Problem: Go through the data below. List every line that holds the word "blue".
***** The records *****
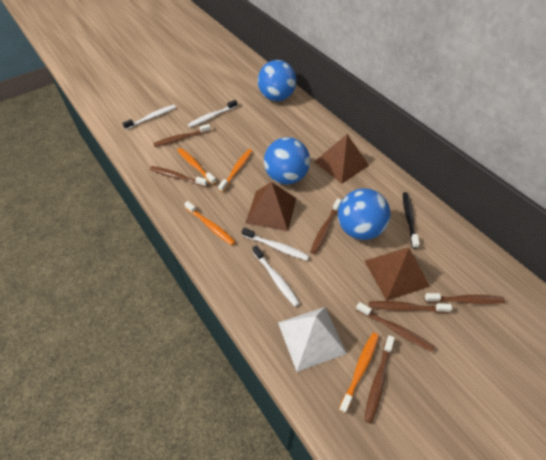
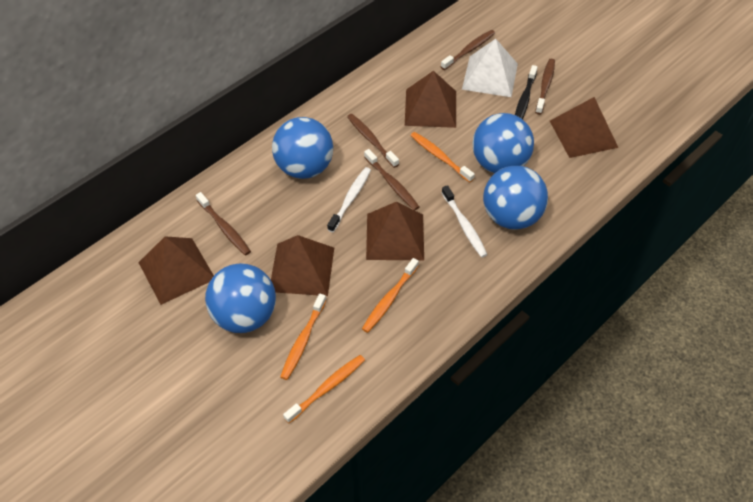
blue ball: 3 -> 4
brown pyramid: 3 -> 5
brown toothbrush: 7 -> 5
white toothbrush: 4 -> 2

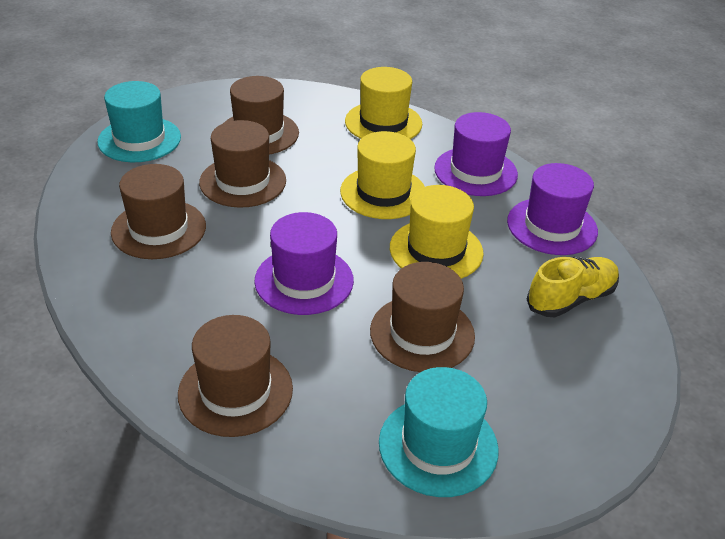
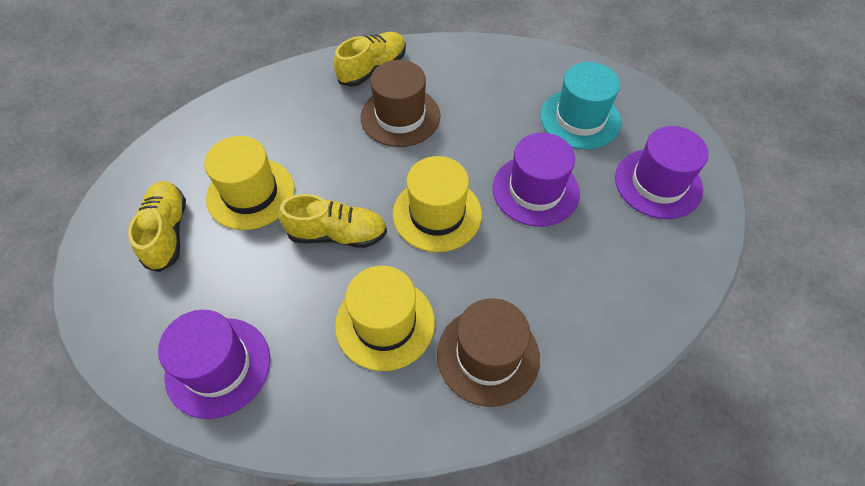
brown hat: 5 -> 2
turquoise hat: 2 -> 1
yellow shoe: 1 -> 3

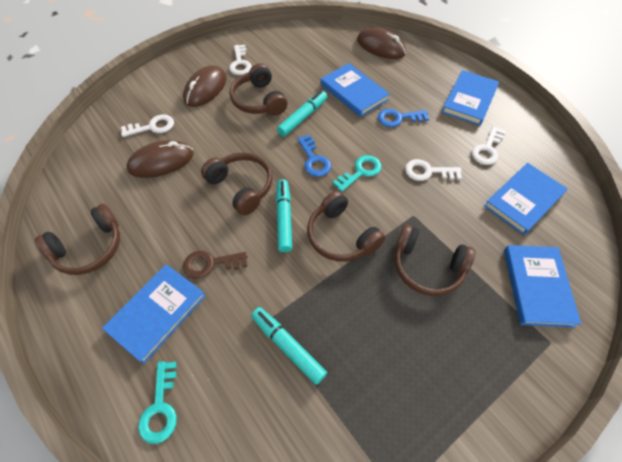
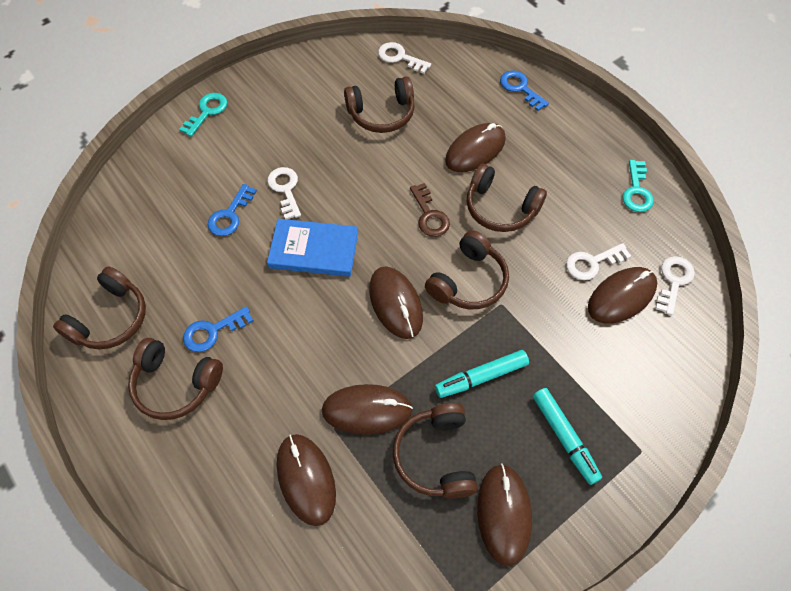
blue book: 5 -> 1
blue key: 2 -> 3
brown headphones: 5 -> 6
brown mouse: 3 -> 6
turquoise marker: 3 -> 2

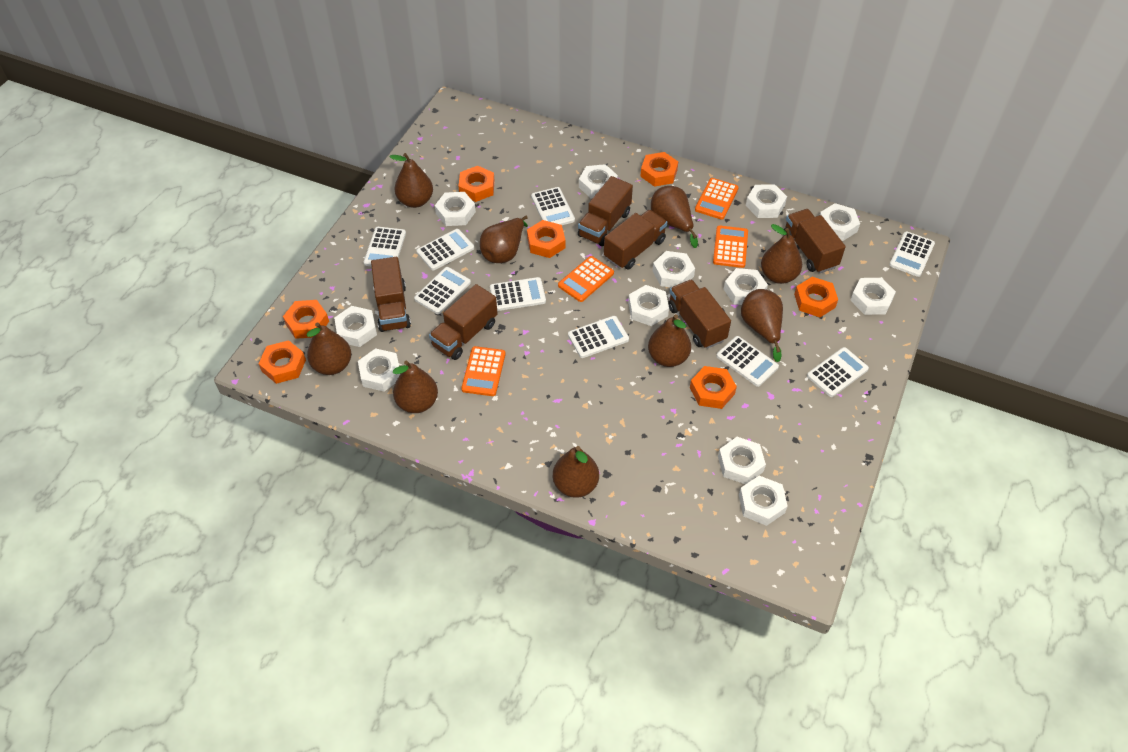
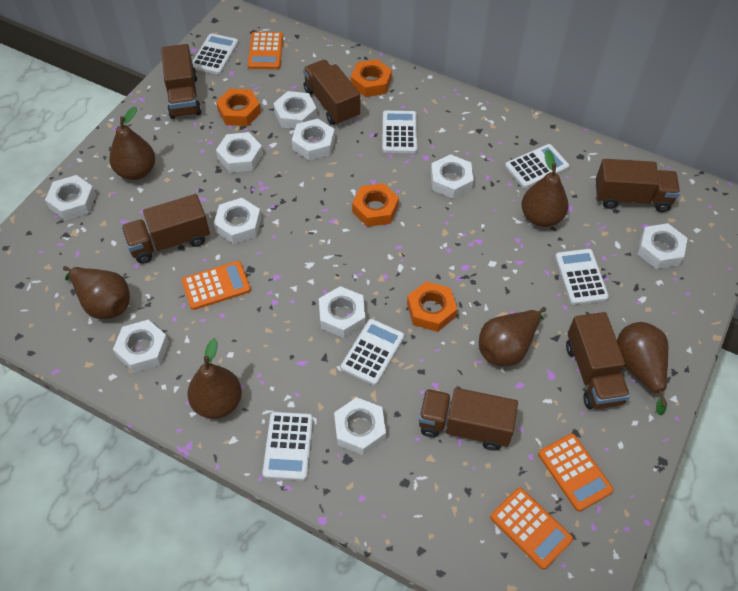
brown pear: 9 -> 6
orange nut: 7 -> 4
white calculator: 9 -> 6
white nut: 12 -> 10

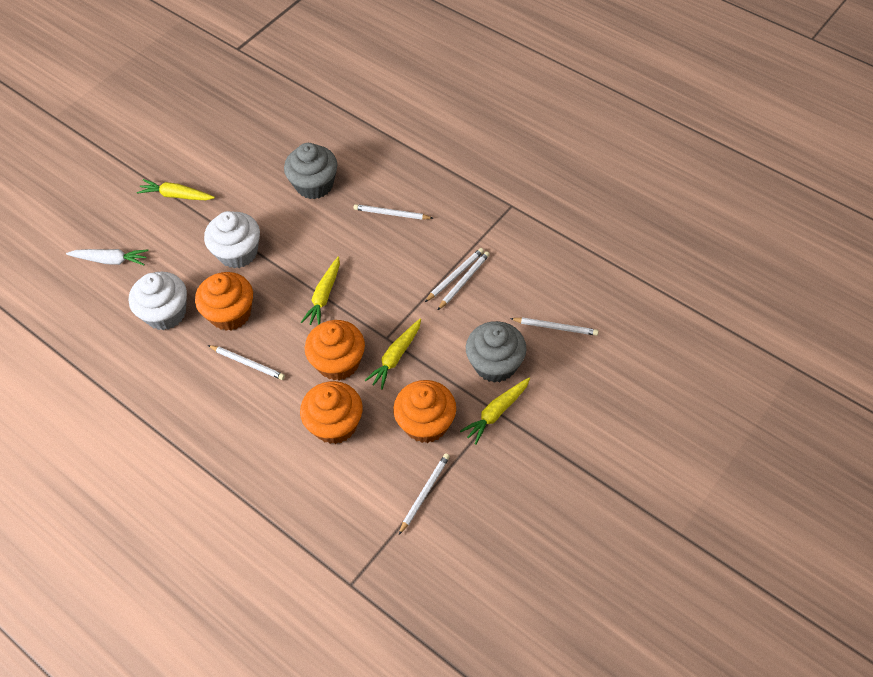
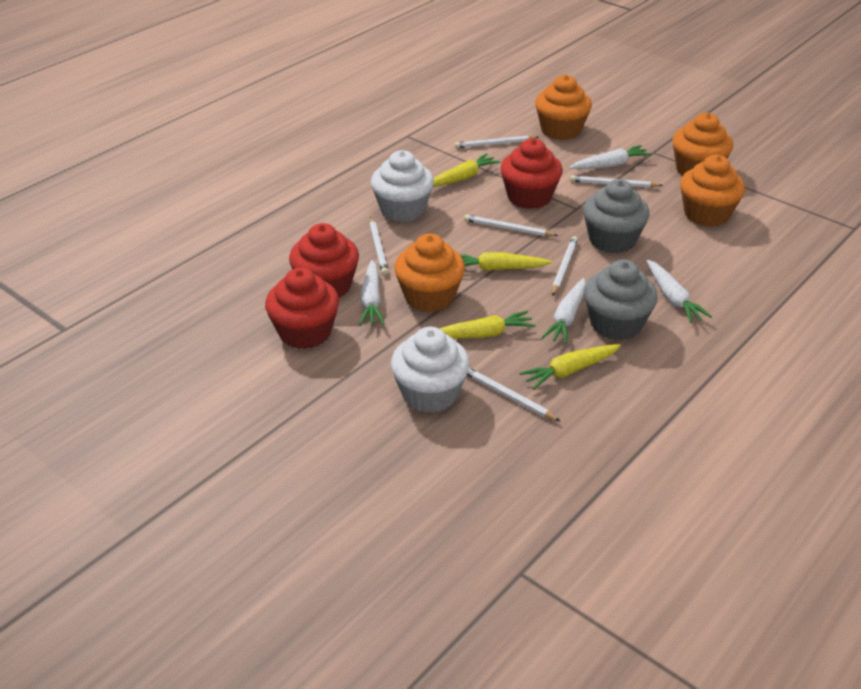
red cupcake: 0 -> 3
white carrot: 1 -> 4

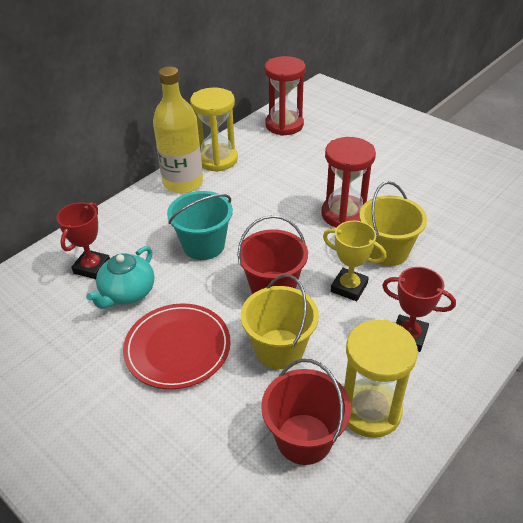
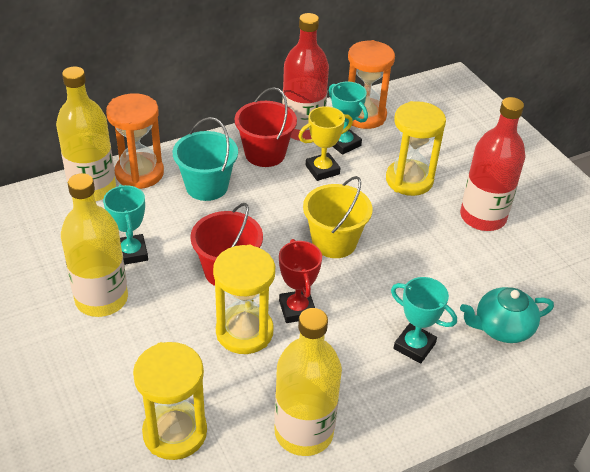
orange hourglass: 0 -> 2
red bottle: 0 -> 2
red hourglass: 2 -> 0
red plate: 1 -> 0
red trophy: 2 -> 1
turquoise trophy: 0 -> 3
yellow bottle: 1 -> 3
yellow bucket: 2 -> 1
yellow hourglass: 2 -> 3

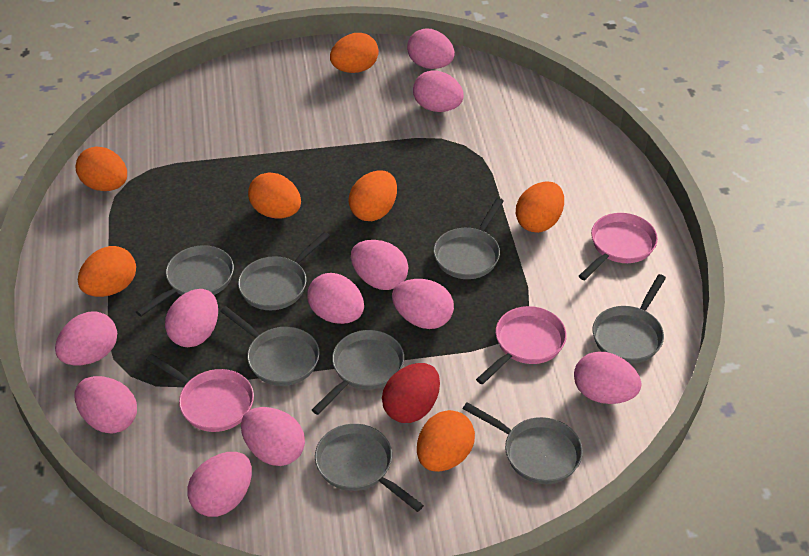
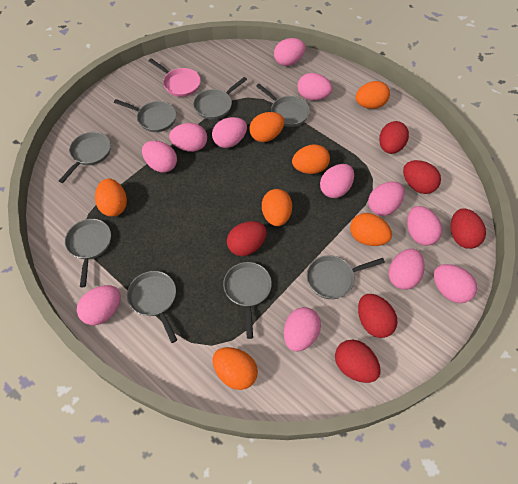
pink egg: 11 -> 12
pink pan: 3 -> 1
red egg: 1 -> 6

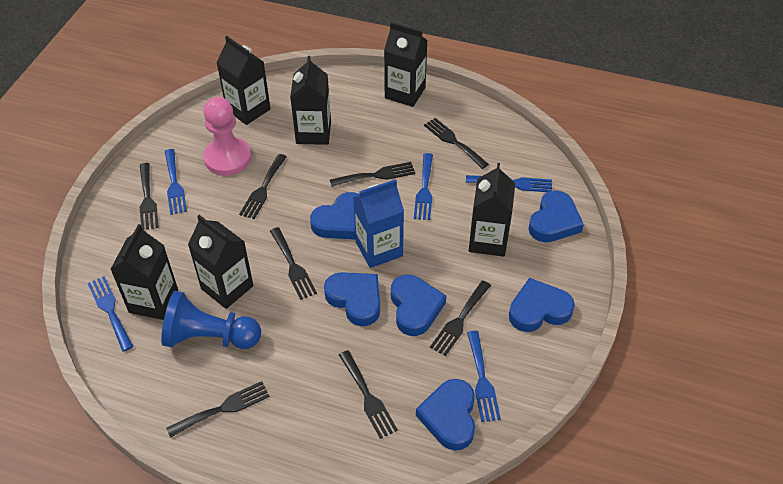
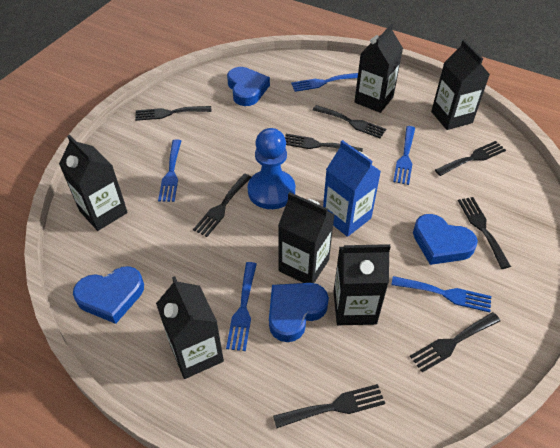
blue heart: 6 -> 4
pink pawn: 1 -> 0

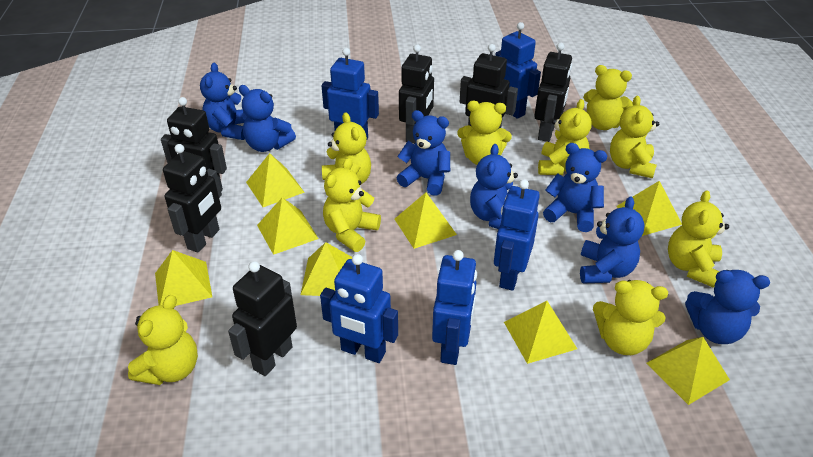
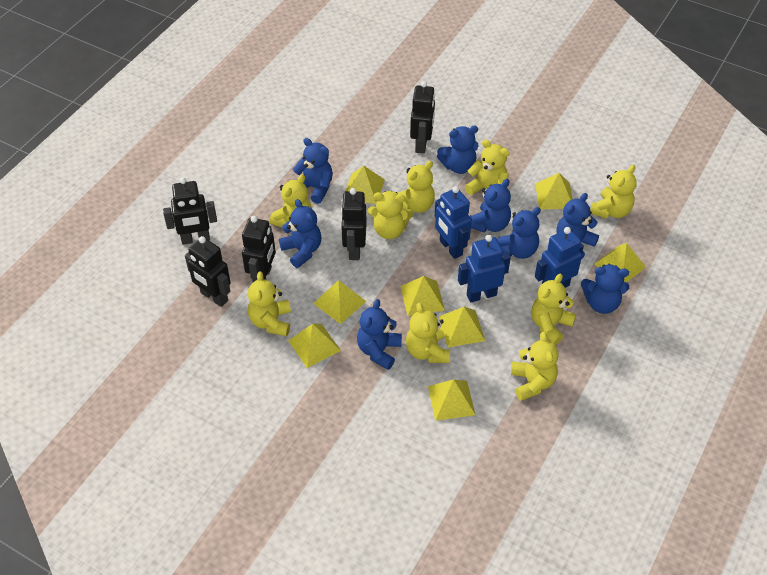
black robot: 6 -> 5
blue robot: 5 -> 3
blue teddy bear: 7 -> 8

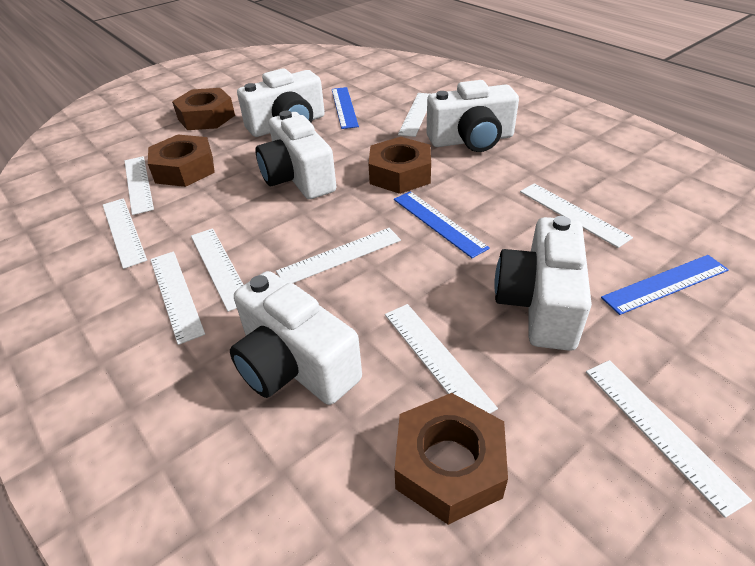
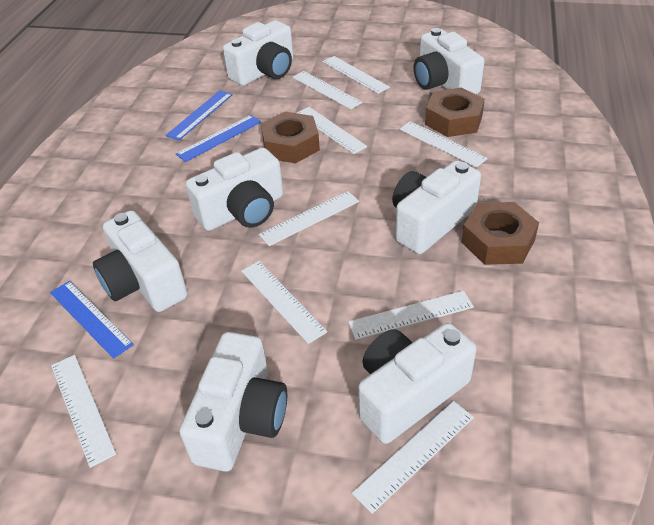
brown nut: 4 -> 3
white camera: 5 -> 7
*****
Result of this exercise:
blue ball: 3 -> 4
blue book: 5 -> 1
blue key: 2 -> 3
blue heart: 6 -> 4
blue robot: 5 -> 3
blue teddy bear: 7 -> 8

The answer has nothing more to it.